### Description of the task:
In the records below, find each line holding the word "removed" and copy it.

[Data entries]
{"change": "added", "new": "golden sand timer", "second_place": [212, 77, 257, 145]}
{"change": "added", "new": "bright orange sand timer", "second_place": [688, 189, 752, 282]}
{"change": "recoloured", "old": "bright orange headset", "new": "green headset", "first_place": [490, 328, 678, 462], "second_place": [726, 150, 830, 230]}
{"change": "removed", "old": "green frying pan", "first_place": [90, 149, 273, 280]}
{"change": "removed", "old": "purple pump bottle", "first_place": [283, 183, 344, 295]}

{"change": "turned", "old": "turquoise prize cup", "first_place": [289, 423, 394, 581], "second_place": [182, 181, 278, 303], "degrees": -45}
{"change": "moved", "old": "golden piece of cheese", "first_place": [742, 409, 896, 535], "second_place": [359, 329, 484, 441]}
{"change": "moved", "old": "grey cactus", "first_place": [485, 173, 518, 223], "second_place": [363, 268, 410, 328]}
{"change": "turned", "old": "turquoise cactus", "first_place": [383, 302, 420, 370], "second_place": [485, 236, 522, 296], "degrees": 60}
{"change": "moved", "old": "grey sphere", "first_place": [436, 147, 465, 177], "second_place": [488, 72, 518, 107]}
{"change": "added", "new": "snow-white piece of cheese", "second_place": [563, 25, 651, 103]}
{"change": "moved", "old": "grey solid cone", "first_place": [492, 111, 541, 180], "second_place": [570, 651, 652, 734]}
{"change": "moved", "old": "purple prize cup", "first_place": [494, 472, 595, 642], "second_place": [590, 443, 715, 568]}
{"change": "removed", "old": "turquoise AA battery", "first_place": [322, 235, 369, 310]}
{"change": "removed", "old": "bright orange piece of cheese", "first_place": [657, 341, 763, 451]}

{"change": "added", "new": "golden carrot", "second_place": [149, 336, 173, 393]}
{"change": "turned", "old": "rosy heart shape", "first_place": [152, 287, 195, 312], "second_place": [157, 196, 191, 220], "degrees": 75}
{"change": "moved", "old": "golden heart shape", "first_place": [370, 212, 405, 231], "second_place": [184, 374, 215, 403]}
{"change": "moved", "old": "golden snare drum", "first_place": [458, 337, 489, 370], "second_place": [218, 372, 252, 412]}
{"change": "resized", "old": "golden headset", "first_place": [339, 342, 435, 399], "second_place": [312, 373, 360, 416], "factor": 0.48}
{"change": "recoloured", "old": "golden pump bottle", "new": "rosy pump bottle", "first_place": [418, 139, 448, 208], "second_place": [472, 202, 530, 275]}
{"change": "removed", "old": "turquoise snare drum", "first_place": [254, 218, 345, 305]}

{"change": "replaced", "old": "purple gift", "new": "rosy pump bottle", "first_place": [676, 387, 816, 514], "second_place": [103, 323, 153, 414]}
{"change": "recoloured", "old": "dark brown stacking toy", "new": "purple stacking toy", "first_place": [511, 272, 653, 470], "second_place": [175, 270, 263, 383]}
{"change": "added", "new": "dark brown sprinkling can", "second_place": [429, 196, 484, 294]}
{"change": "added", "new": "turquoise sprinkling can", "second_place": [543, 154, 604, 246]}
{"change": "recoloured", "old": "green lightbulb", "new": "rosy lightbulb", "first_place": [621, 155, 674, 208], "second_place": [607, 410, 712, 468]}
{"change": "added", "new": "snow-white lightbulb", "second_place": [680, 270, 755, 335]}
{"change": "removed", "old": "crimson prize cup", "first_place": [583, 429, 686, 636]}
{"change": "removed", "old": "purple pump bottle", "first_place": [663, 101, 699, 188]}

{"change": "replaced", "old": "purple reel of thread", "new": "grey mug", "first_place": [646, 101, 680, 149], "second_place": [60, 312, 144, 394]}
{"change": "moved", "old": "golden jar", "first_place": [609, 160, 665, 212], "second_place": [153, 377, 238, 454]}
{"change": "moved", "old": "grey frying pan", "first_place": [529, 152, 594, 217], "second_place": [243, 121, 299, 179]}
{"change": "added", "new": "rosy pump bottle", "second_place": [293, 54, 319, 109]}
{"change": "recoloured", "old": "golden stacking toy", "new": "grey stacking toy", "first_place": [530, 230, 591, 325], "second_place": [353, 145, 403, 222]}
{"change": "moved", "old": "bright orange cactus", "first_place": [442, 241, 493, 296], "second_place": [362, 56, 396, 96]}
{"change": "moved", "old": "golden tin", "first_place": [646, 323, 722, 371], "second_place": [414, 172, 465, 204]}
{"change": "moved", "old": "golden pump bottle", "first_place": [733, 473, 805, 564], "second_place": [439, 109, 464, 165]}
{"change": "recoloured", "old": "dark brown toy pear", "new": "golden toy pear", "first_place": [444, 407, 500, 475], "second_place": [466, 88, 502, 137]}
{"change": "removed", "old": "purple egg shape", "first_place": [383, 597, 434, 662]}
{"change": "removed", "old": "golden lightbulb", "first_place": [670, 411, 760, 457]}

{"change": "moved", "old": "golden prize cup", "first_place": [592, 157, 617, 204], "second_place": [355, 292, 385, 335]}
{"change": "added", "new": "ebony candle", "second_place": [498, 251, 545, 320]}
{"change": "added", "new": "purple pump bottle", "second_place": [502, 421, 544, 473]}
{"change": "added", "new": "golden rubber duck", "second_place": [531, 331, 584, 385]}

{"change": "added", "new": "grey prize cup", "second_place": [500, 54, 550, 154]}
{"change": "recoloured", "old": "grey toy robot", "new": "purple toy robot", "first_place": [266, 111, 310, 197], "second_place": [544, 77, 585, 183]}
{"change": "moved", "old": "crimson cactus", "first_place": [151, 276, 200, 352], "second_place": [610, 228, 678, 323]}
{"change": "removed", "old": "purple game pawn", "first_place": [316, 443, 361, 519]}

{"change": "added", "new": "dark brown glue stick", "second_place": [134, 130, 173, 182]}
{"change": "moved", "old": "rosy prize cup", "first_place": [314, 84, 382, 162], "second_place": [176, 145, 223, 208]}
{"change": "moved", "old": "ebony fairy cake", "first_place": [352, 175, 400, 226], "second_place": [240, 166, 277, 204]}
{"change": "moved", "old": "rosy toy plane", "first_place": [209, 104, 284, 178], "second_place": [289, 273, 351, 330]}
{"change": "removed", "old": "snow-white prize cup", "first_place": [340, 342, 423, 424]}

### Result for this task:
{"change": "removed", "old": "green frying pan", "first_place": [90, 149, 273, 280]}
{"change": "removed", "old": "purple pump bottle", "first_place": [283, 183, 344, 295]}
{"change": "removed", "old": "turquoise AA battery", "first_place": [322, 235, 369, 310]}
{"change": "removed", "old": "bright orange piece of cheese", "first_place": [657, 341, 763, 451]}
{"change": "removed", "old": "turquoise snare drum", "first_place": [254, 218, 345, 305]}
{"change": "removed", "old": "crimson prize cup", "first_place": [583, 429, 686, 636]}
{"change": "removed", "old": "purple pump bottle", "first_place": [663, 101, 699, 188]}
{"change": "removed", "old": "purple egg shape", "first_place": [383, 597, 434, 662]}
{"change": "removed", "old": "golden lightbulb", "first_place": [670, 411, 760, 457]}
{"change": "removed", "old": "purple game pawn", "first_place": [316, 443, 361, 519]}
{"change": "removed", "old": "snow-white prize cup", "first_place": [340, 342, 423, 424]}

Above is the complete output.